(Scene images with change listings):
◆ ◆ ◆ ◆

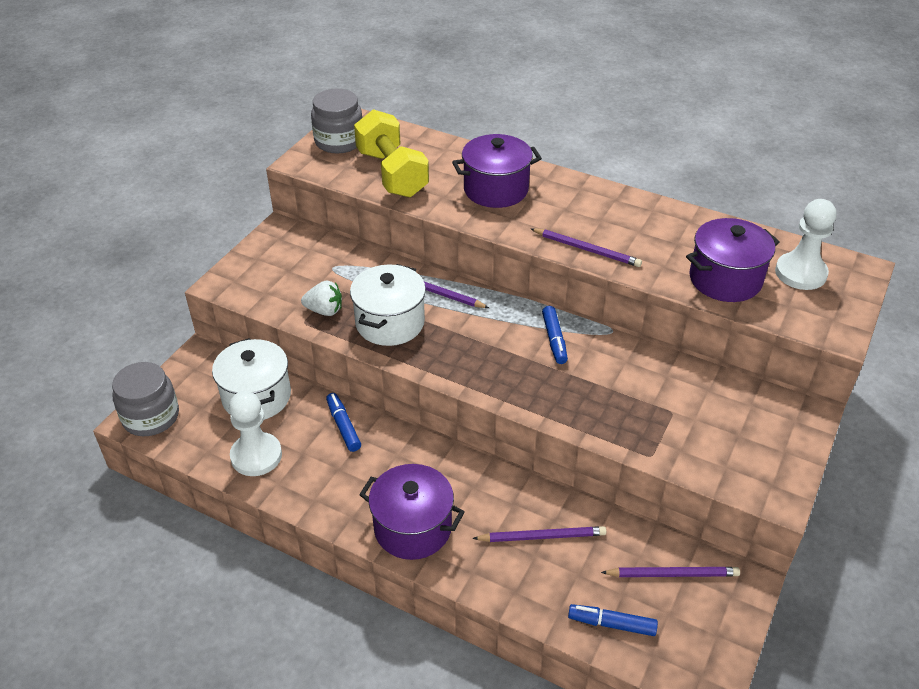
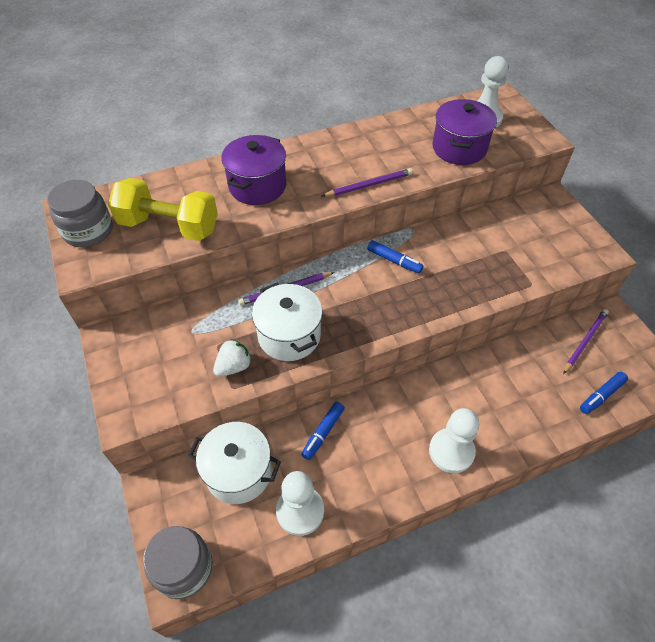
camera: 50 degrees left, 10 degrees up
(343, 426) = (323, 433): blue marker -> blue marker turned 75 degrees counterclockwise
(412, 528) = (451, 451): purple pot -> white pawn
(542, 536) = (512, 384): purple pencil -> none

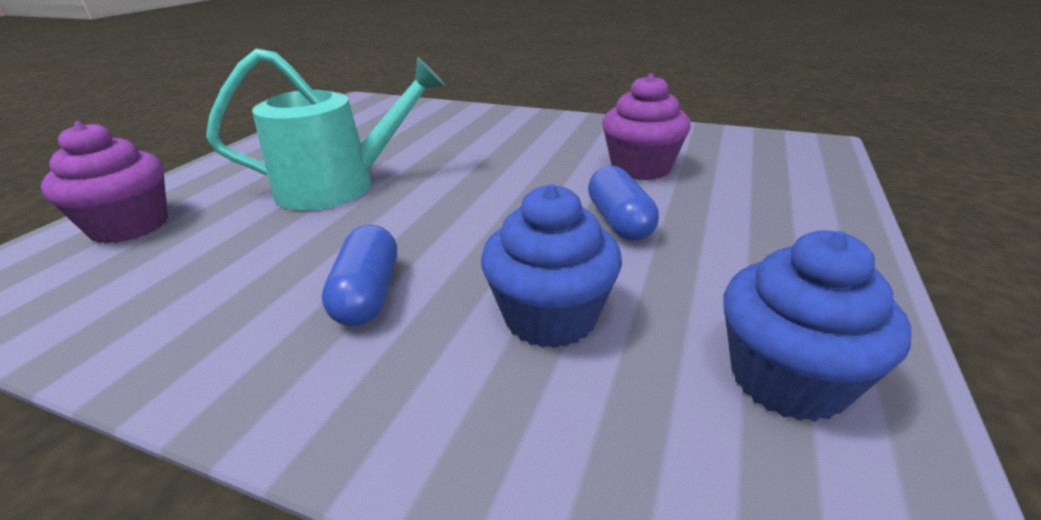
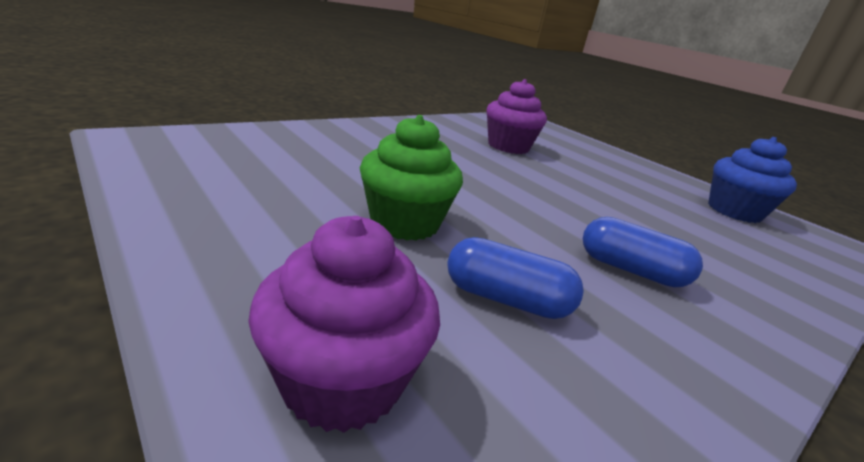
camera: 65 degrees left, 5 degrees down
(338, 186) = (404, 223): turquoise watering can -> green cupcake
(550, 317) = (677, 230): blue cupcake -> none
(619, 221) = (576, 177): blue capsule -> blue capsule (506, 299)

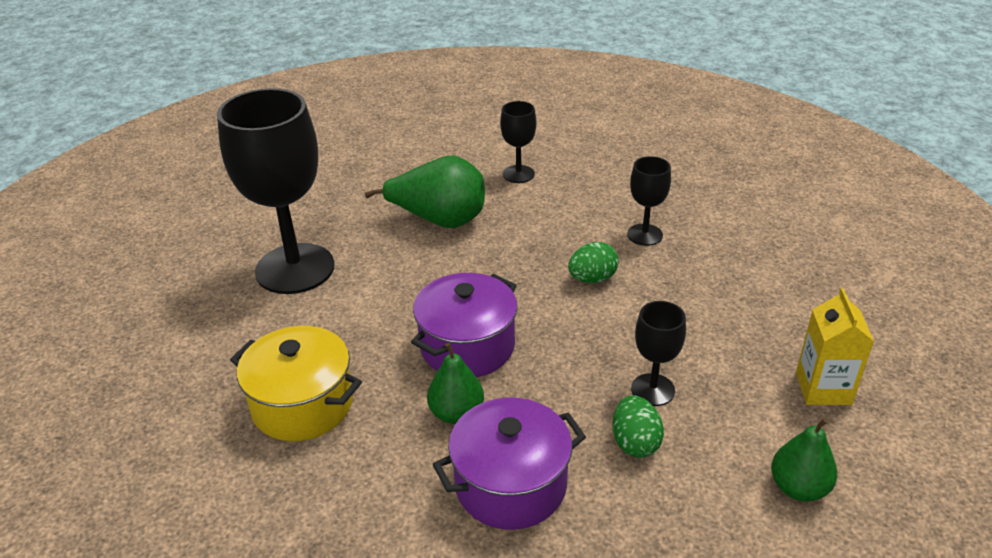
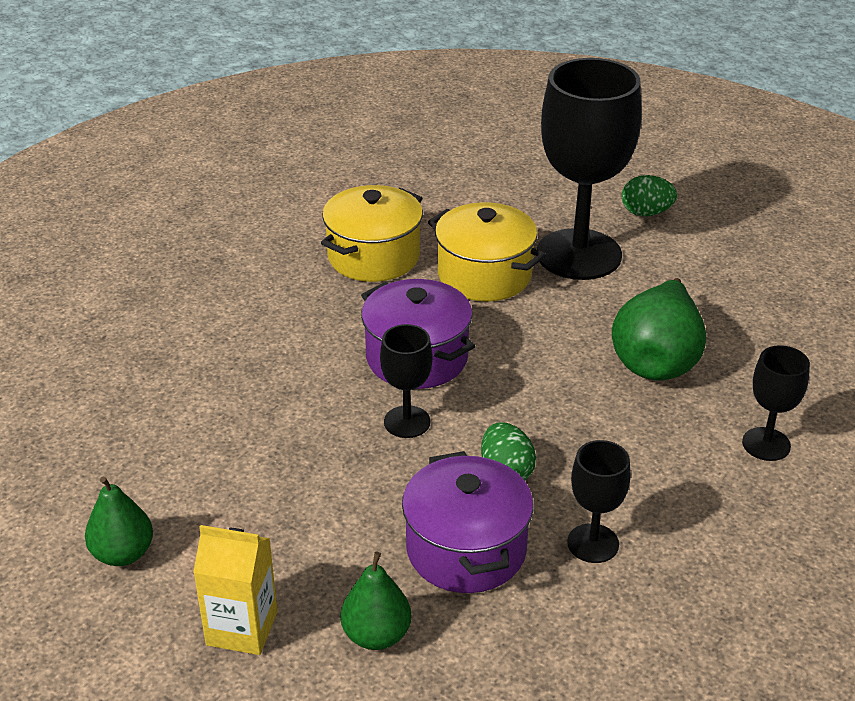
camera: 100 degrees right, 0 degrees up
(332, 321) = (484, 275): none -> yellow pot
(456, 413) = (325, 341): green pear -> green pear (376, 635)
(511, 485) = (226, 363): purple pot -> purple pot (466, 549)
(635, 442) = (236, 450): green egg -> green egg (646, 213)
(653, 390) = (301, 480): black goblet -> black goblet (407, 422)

◆ ◆ ◆ ◆

(Task to carry out):
Print, exactly as they appear above, the lines running from the one with "(332, 321) = (484, 275): none -> yellow pot" through the final line.

(Answer space):
(332, 321) = (484, 275): none -> yellow pot
(456, 413) = (325, 341): green pear -> green pear (376, 635)
(511, 485) = (226, 363): purple pot -> purple pot (466, 549)
(635, 442) = (236, 450): green egg -> green egg (646, 213)
(653, 390) = (301, 480): black goblet -> black goblet (407, 422)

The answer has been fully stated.